WHAT TO WORK ON —
In the material below, the lines to repeat exactly run from the one containing "blue plate F4:F5" to the very last line, both included.

INPUT DATA —
★ ★ ★
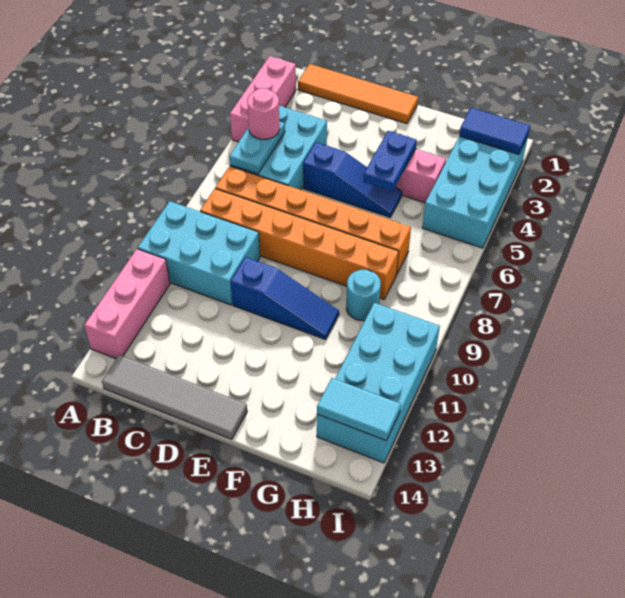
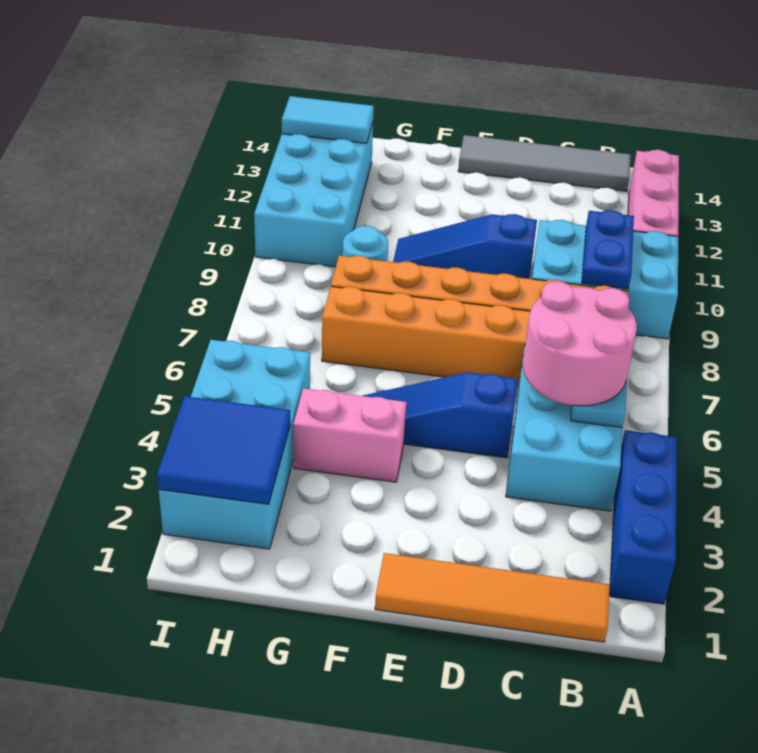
pink brick A2:A4 level 1 -> blue brick A2:A4 level 1
pink round brick B5 level 3 -> pink round brick B5:C6 level 3
blue plate F4:F5 level 2 -> blue plate B9:B10 level 2
blue tile H2:I2 level 2 -> blue tile H2:I3 level 2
★ ★ ★
TASK OUTPUT —
blue plate F4:F5 level 2 -> blue plate B9:B10 level 2
blue tile H2:I2 level 2 -> blue tile H2:I3 level 2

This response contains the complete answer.